**Task goal**
Everything from the line with "request.py: [311,308,608,476] ->" to the final line of the entries is to be set down exactly, except the pictures.
Excerpted data START
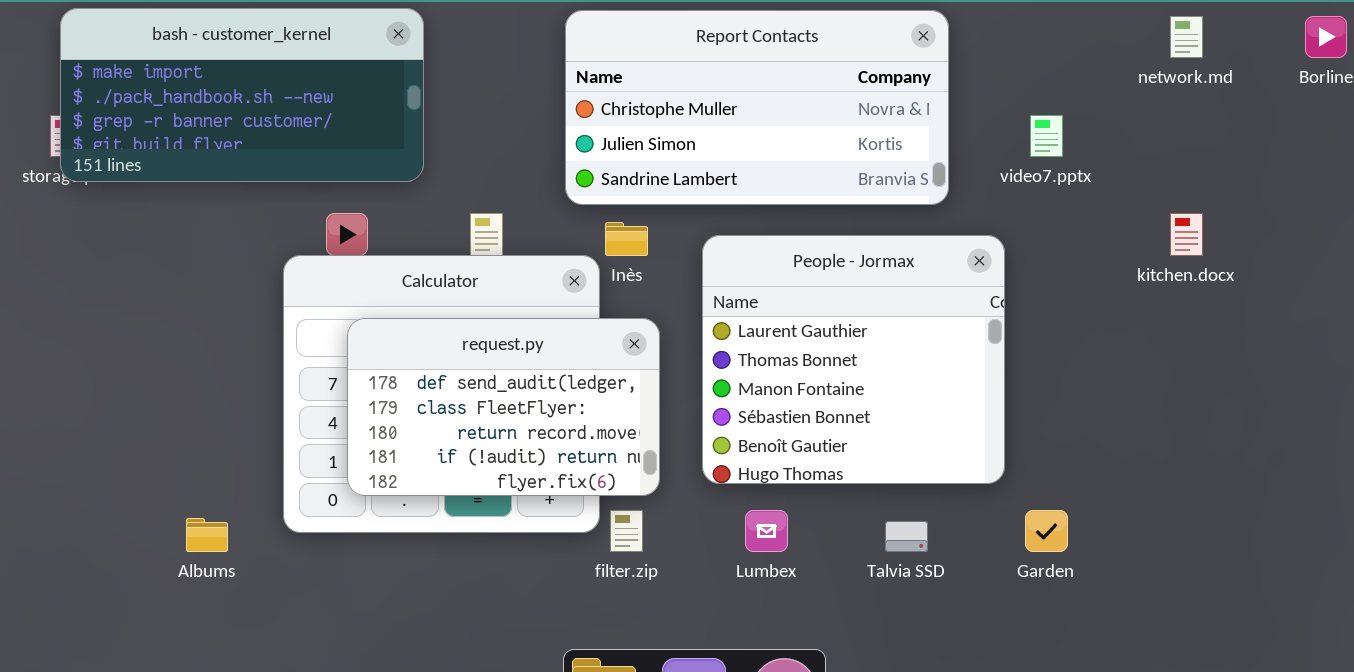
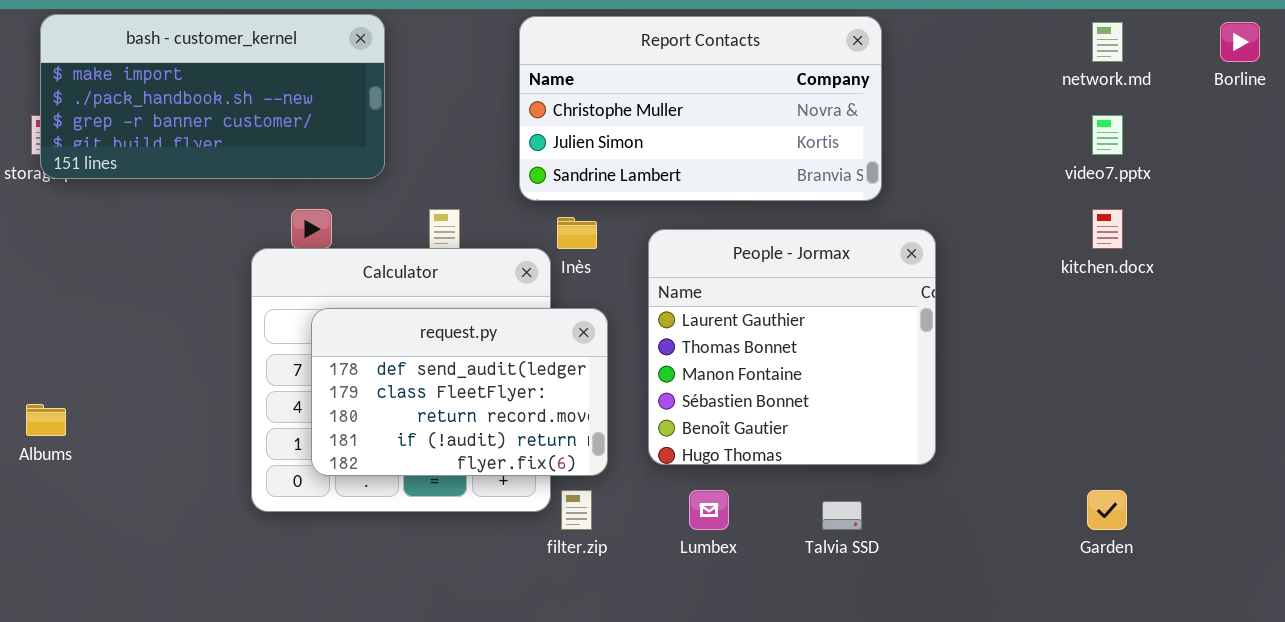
video7.pptx: [1030,115,1063,157] -> [1092,115,1123,155], moved
Garden: [1025,510,1068,552] -> [1087,490,1127,530], moved
Albums: [186,518,228,552] -> [26,404,66,436], moved

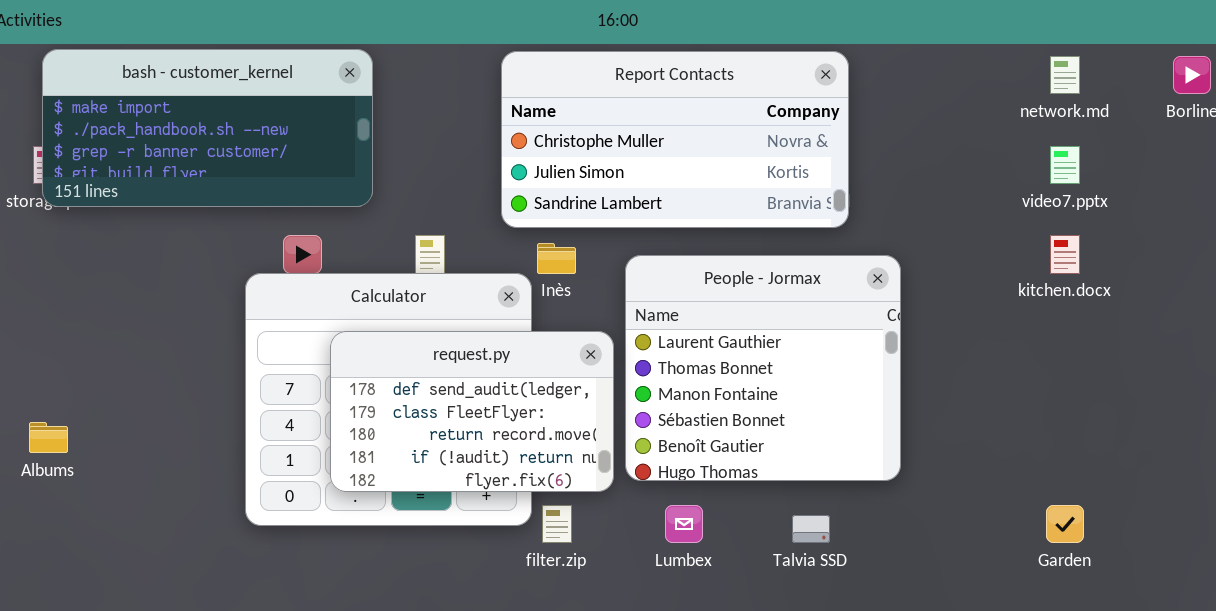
request.py: [311,308,608,476] -> [330,331,614,492], moved

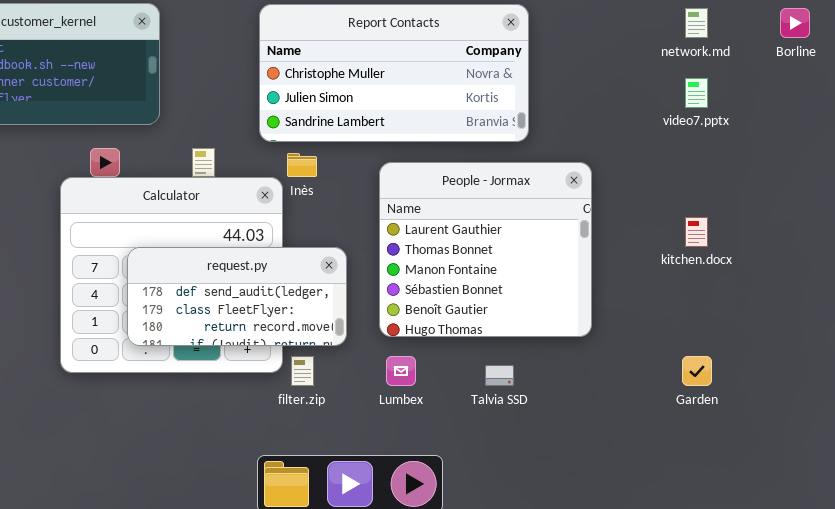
kitchen.docx: [1050,235,1080,274] -> [685,217,708,247], moved
People - Jormax: [625,255,901,481] -> [379,162,592,337], moved
request.py: [330,331,614,492] -> [127,247,347,346], resized

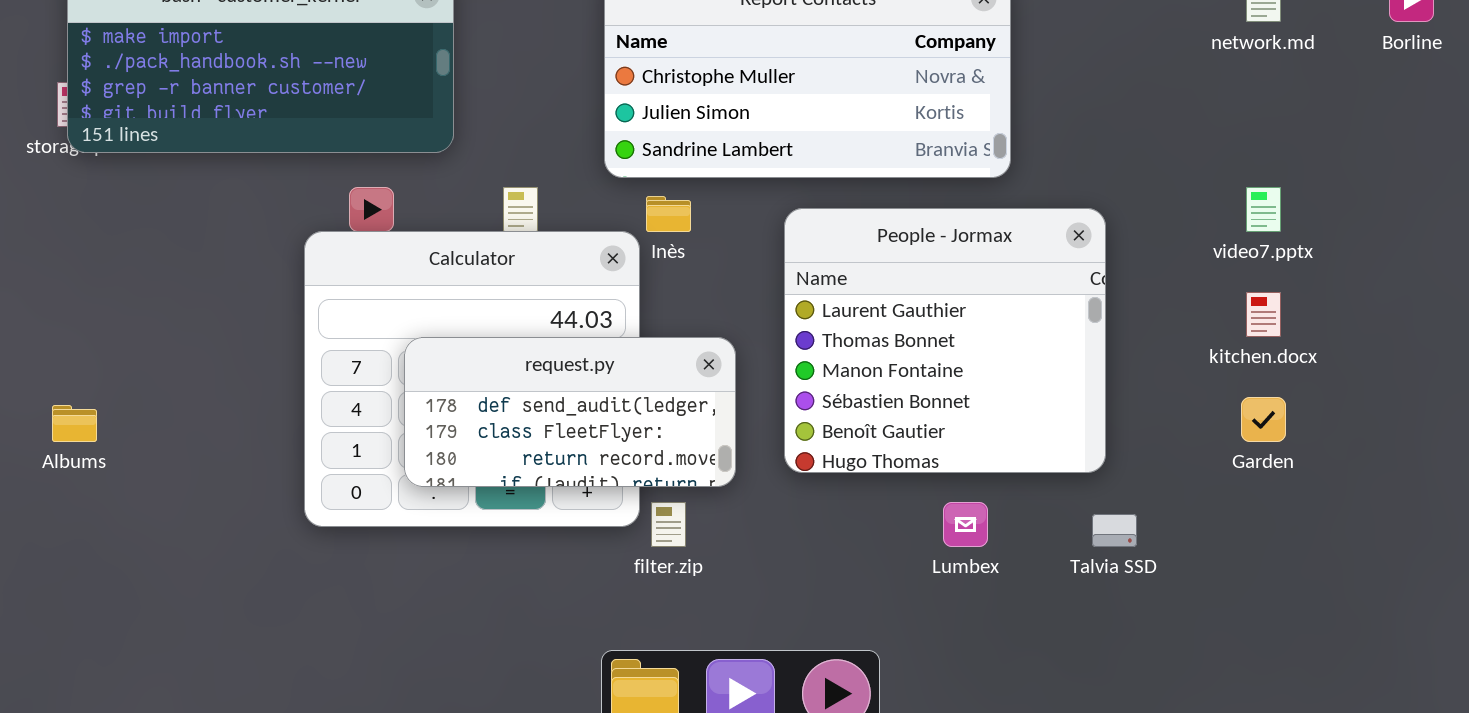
video7.pptx: [685,78,708,108] -> [1246,187,1281,232], moved
Lumbex: [386,356,416,386] -> [943,502,988,547], moved
Garden: [682,356,712,386] -> [1241,397,1286,442], moved
Talvia SSD: [485,365,514,386] -> [1092,514,1137,547], moved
Excerpted data END
**Answer space**
request.py: [311,308,608,476] -> [330,331,614,492], moved

kitchen.docx: [1050,235,1080,274] -> [685,217,708,247], moved
People - Jormax: [625,255,901,481] -> [379,162,592,337], moved
request.py: [330,331,614,492] -> [127,247,347,346], resized

video7.pptx: [685,78,708,108] -> [1246,187,1281,232], moved
Lumbex: [386,356,416,386] -> [943,502,988,547], moved
Garden: [682,356,712,386] -> [1241,397,1286,442], moved
Talvia SSD: [485,365,514,386] -> [1092,514,1137,547], moved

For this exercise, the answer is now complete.